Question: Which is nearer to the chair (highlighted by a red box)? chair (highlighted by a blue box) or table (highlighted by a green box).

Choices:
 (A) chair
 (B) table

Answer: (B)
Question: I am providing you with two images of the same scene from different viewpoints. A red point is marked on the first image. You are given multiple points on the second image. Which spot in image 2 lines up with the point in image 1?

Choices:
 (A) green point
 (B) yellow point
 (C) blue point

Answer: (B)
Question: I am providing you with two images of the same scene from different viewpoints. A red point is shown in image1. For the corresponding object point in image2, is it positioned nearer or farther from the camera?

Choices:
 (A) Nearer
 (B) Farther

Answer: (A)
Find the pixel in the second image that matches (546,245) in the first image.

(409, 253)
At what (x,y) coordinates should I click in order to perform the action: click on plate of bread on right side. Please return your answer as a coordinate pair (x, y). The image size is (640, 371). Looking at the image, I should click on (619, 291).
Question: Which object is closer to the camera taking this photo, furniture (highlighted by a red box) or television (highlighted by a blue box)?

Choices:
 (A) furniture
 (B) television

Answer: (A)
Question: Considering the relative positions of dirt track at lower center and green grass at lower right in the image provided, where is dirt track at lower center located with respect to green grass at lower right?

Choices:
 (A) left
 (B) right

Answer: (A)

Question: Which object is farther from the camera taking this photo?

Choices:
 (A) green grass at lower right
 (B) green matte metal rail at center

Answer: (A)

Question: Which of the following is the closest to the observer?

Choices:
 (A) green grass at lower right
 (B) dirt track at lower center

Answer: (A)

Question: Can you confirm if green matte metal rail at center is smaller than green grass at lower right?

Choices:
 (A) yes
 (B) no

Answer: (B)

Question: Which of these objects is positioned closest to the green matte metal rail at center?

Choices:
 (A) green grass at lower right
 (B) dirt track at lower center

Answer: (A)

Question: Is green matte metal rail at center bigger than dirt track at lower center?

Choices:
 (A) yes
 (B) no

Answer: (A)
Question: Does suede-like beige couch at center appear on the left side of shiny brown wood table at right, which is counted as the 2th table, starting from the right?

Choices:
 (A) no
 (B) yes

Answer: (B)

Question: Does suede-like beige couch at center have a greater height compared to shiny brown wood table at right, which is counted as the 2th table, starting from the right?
# # # # # # #
• **Requirements**
Copy the data above word for word, everything from the very start down to and including the line containing "Find the pixel".

• **Result below**
Question: Which is nearer to the chair (highlighted by a red box)? chair (highlighted by a blue box) or table (highlighted by a green box).

Choices:
 (A) chair
 (B) table

Answer: (B)
Question: I am providing you with two images of the same scene from different viewpoints. A red point is marked on the first image. You are given multiple points on the second image. Which spot in image 2 lines up with the point in image 1?

Choices:
 (A) green point
 (B) yellow point
 (C) blue point

Answer: (B)
Question: I am providing you with two images of the same scene from different viewpoints. A red point is shown in image1. For the corresponding object point in image2, is it positioned nearer or farther from the camera?

Choices:
 (A) Nearer
 (B) Farther

Answer: (A)
Find the pixel in the second image that matches (546,245) in the first image.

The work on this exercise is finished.